- _Task instructions_
From the line containing "SONAR3 pin TRIG: D8 -> D9" down to the last line of the entries, print each line exactly and leave the pictures out.

[Items from a dataset]

----------

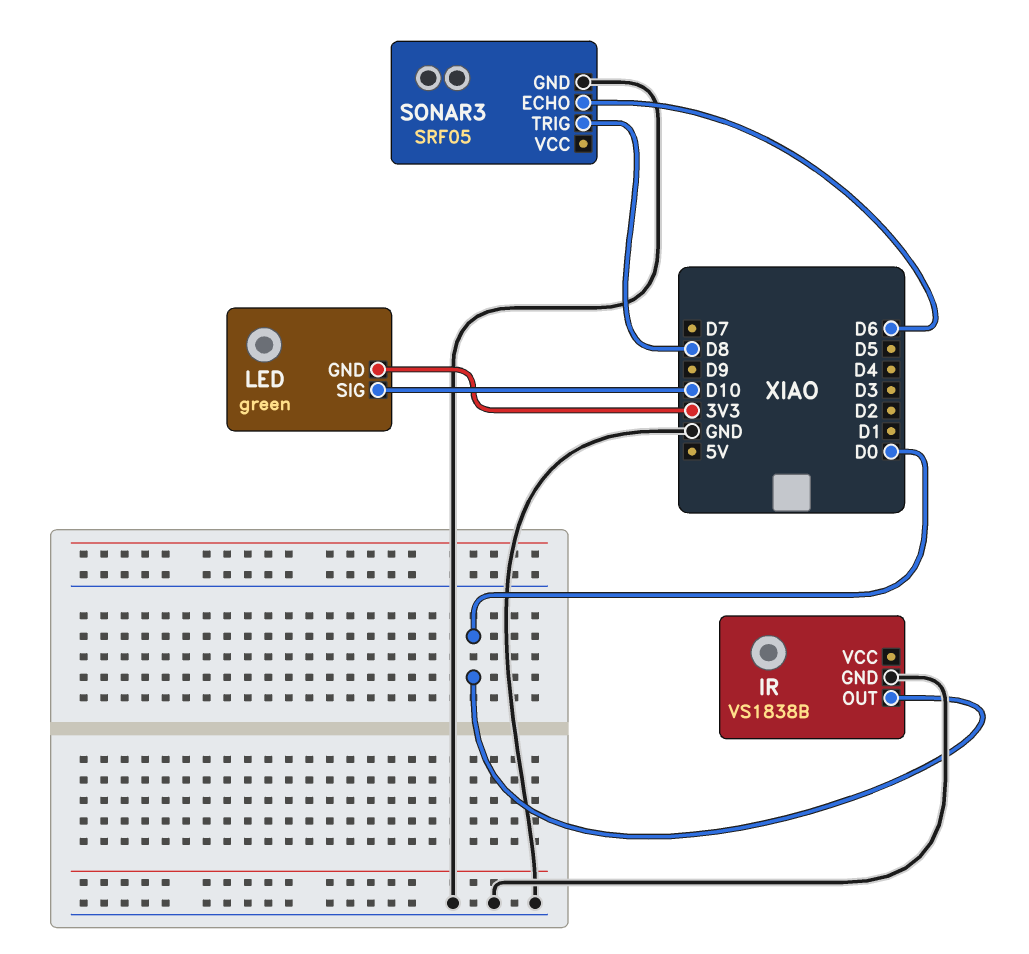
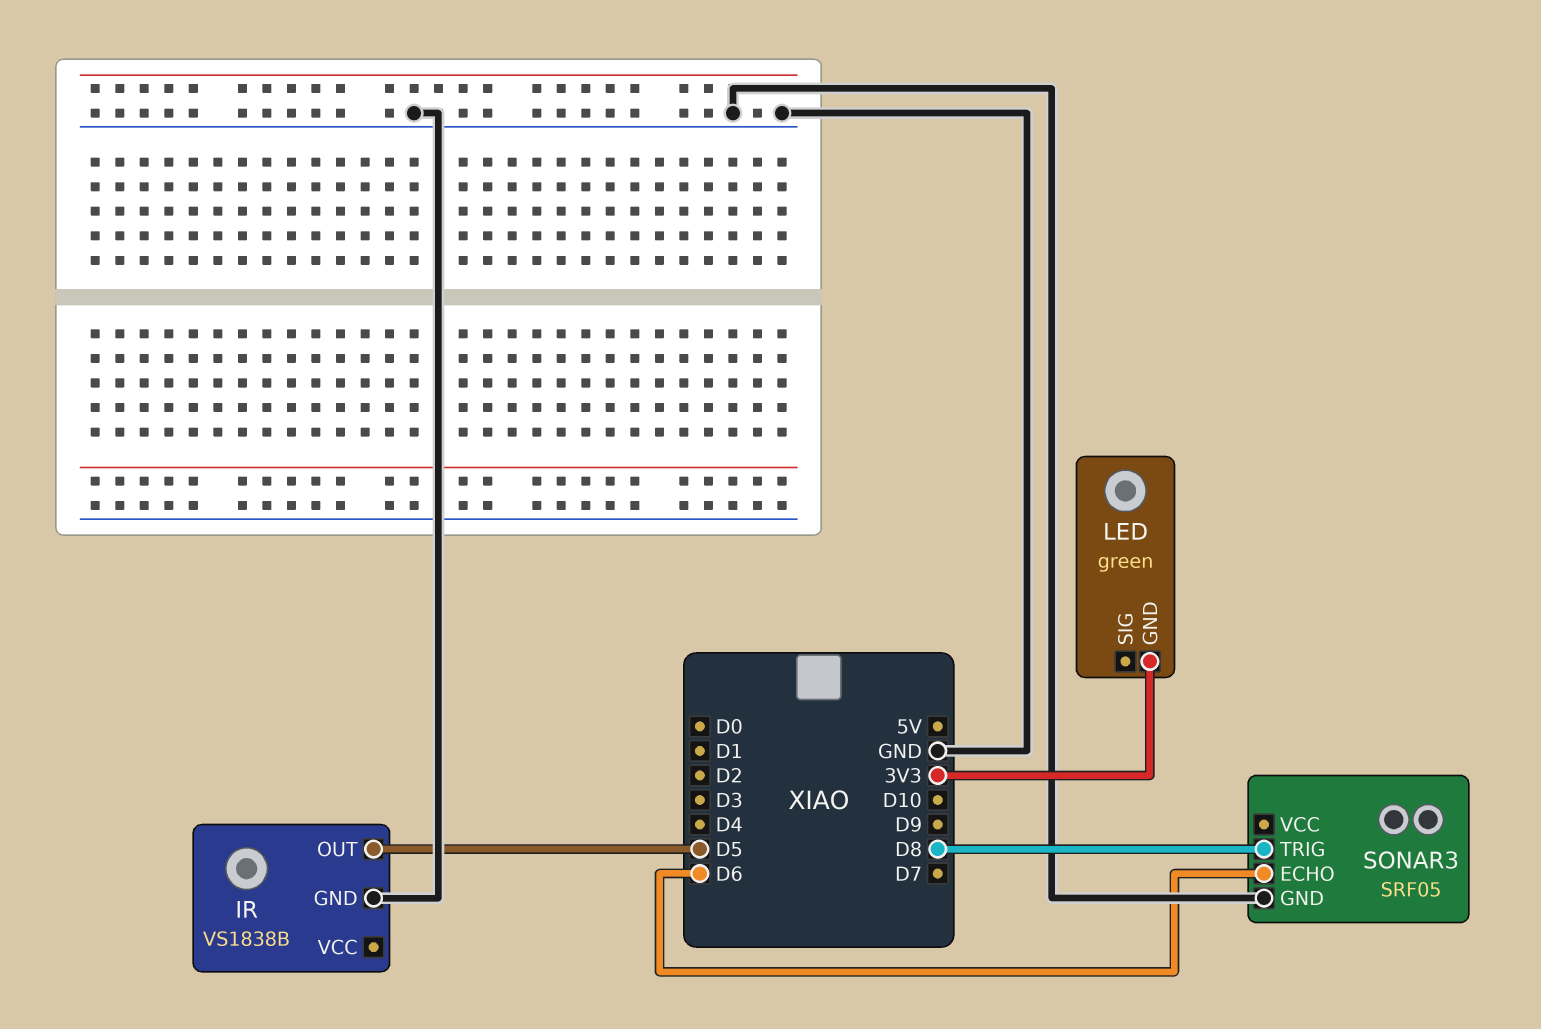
IR pin OUT: D0 -> D5
LED pin SIG: D10 -> none

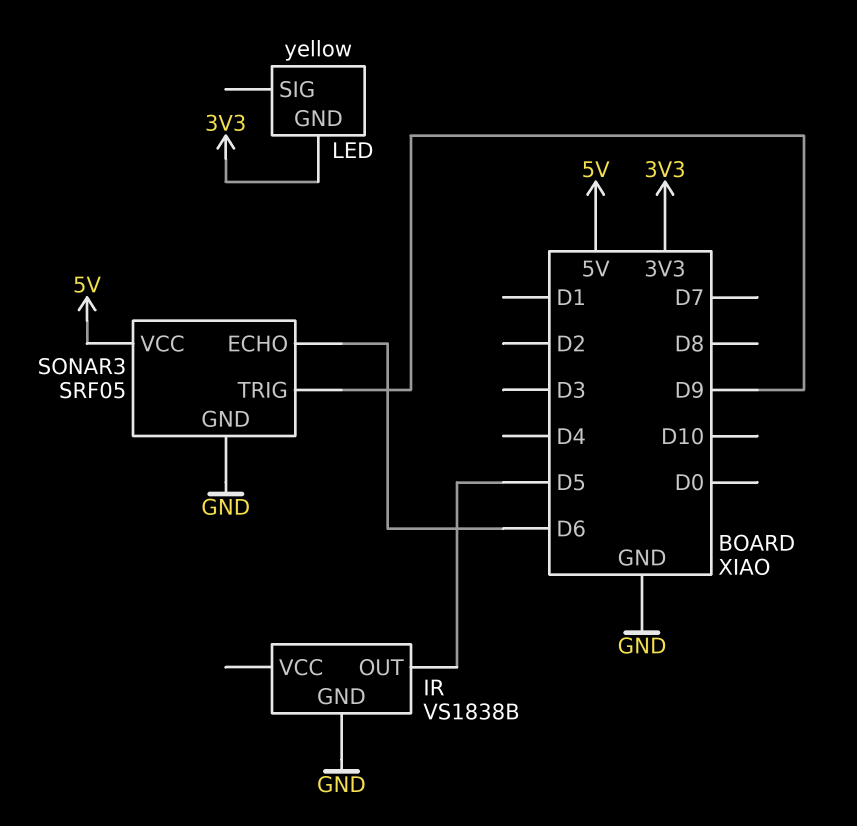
LED: green -> yellow
SONAR3 pin TRIG: D8 -> D9
SONAR3 pin VCC: none -> 5V

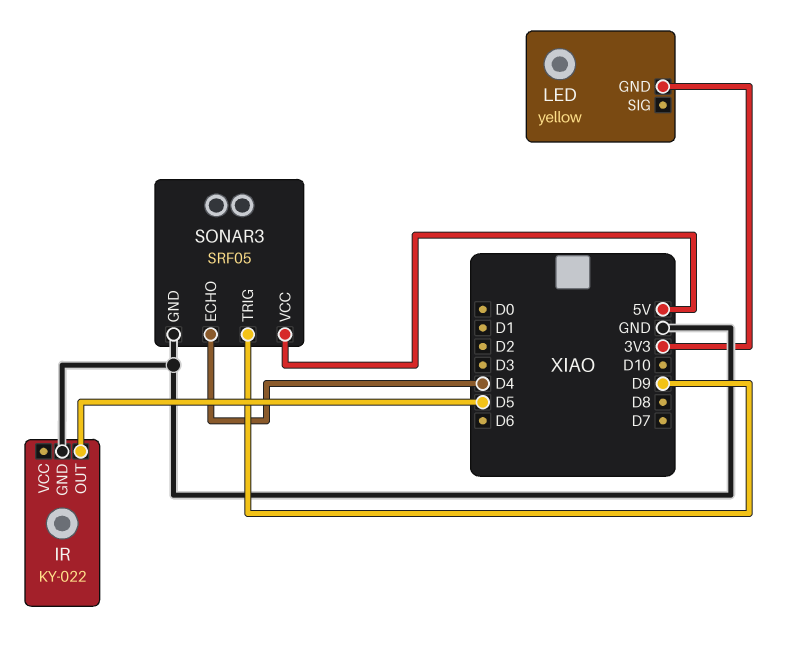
IR: VS1838B -> KY-022
SONAR3 pin ECHO: D6 -> D4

----------

- _Solved exercise_
SONAR3 pin TRIG: D8 -> D9
SONAR3 pin VCC: none -> 5V

IR: VS1838B -> KY-022
SONAR3 pin ECHO: D6 -> D4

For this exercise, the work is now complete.